Your job is to set down the stretch of entries that opens with the line containing "KEYS: 3x1 -> TTP224" and closes with the line containing "DRIVER pin VCC: GND -> 3V3". Keep both end lines, copy each exactly, and add nothing.

::: SOURCE INFORMATION :::

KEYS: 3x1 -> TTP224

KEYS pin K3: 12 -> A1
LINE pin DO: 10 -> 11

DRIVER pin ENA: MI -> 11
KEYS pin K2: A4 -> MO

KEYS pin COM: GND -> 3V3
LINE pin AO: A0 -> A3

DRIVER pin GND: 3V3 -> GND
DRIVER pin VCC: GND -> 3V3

:::
::: SOURCE INFORMATION :::

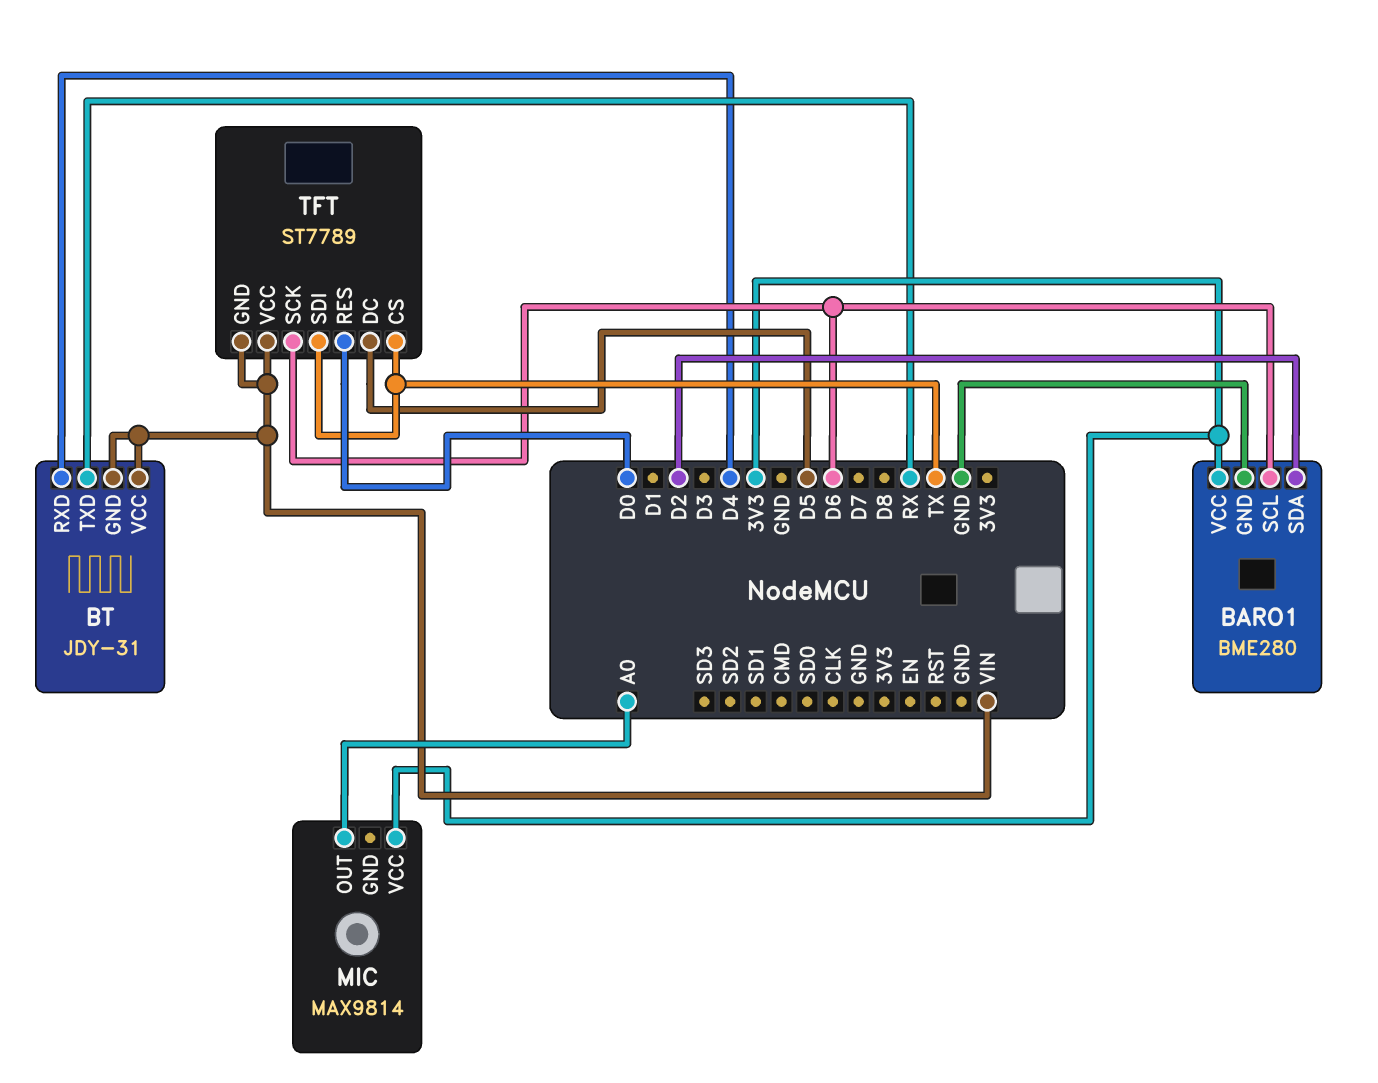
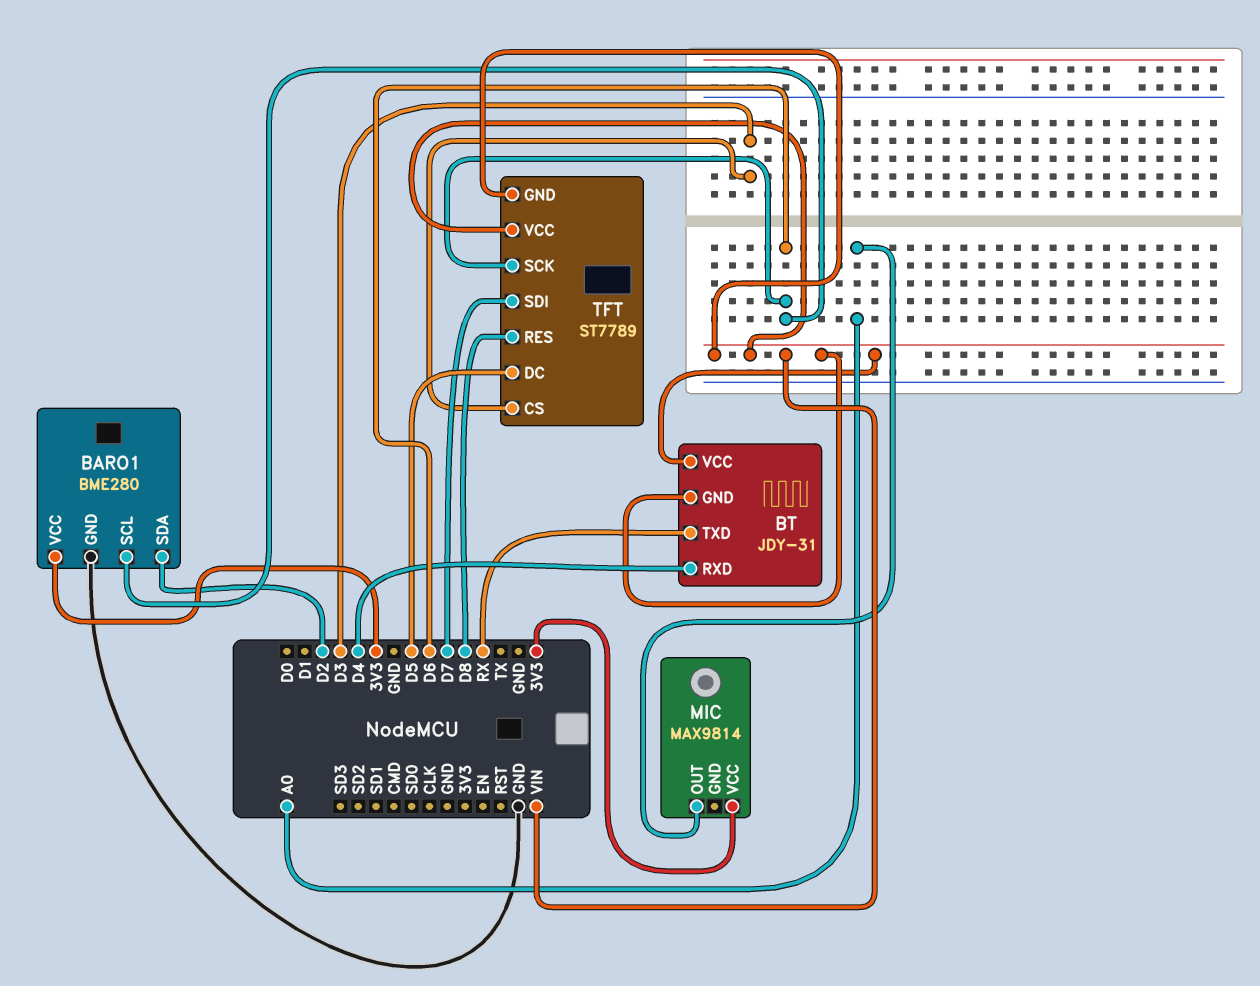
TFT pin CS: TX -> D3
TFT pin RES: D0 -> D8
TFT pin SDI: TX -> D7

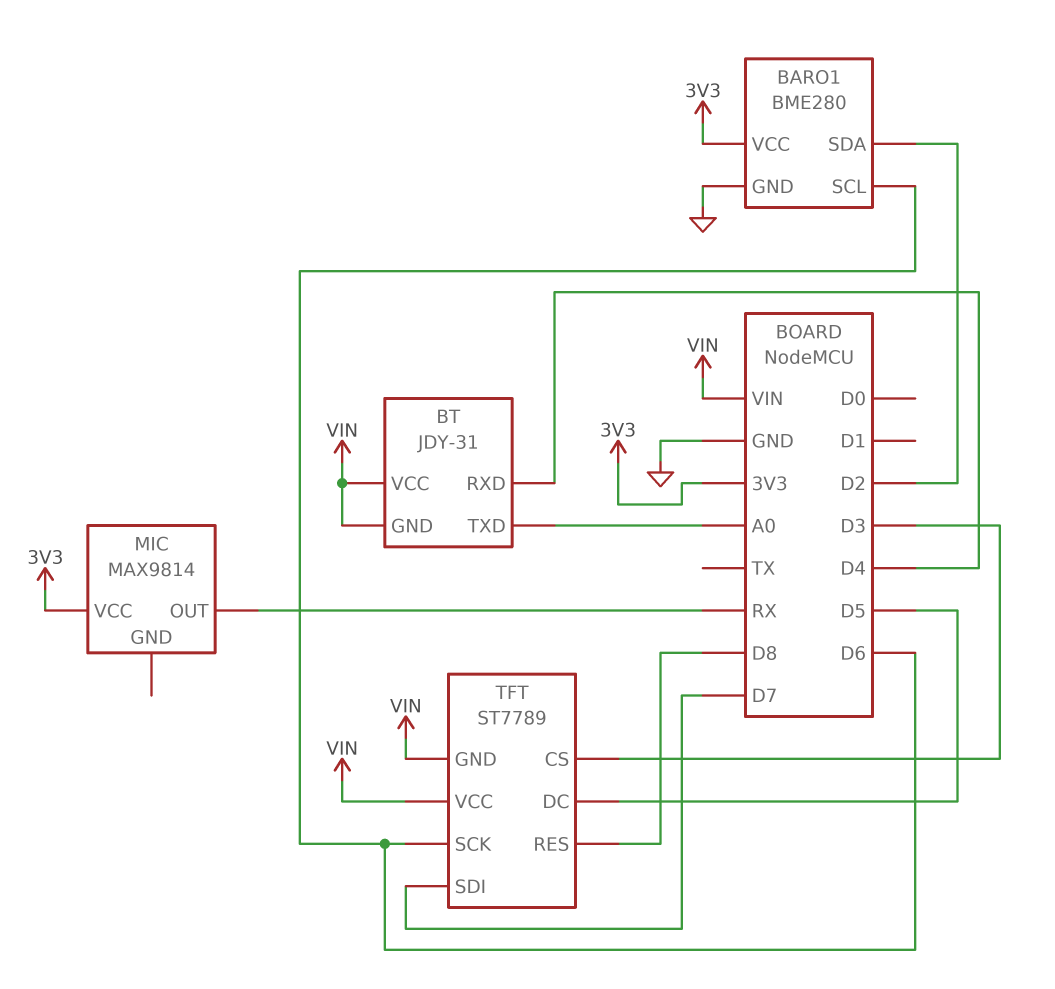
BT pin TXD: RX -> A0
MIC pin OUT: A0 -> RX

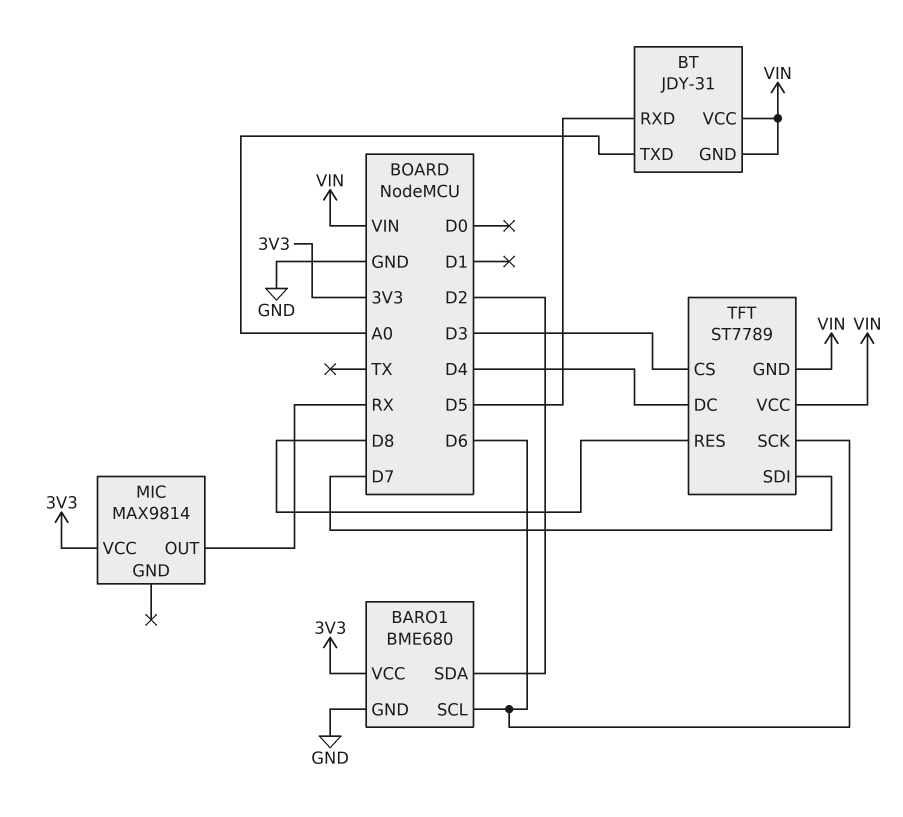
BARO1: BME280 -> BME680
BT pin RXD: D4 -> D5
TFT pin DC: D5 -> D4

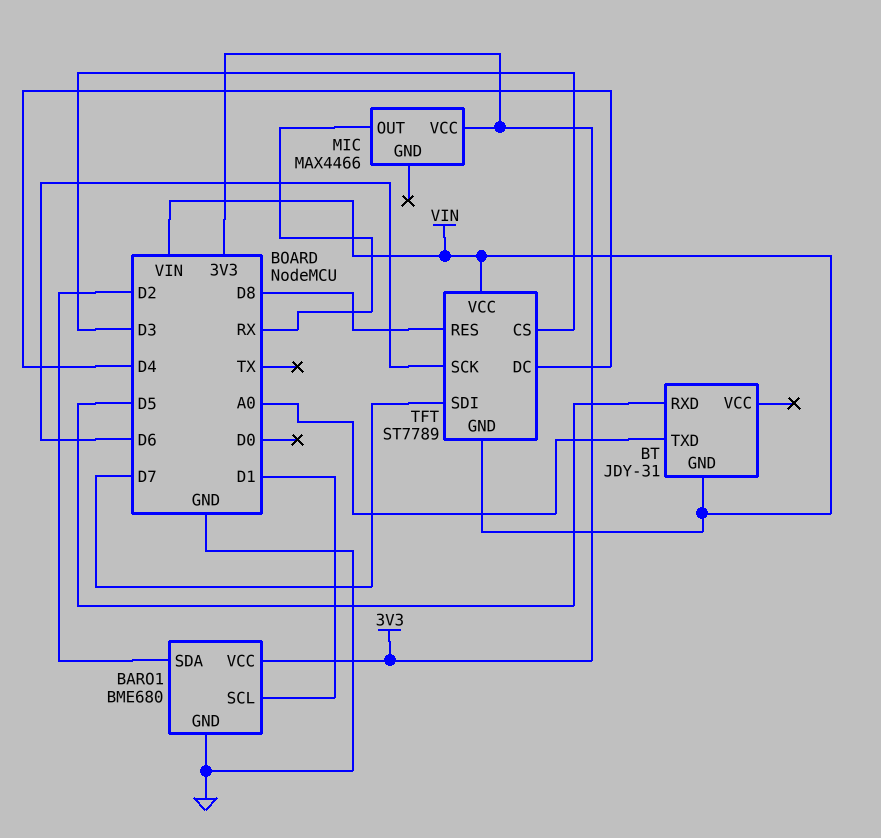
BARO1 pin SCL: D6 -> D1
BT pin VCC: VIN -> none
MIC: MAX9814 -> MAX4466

:::

### RESPONSE TO THIS TASK
KEYS: 3x1 -> TTP224

KEYS pin K3: 12 -> A1
LINE pin DO: 10 -> 11

DRIVER pin ENA: MI -> 11
KEYS pin K2: A4 -> MO

KEYS pin COM: GND -> 3V3
LINE pin AO: A0 -> A3

DRIVER pin GND: 3V3 -> GND
DRIVER pin VCC: GND -> 3V3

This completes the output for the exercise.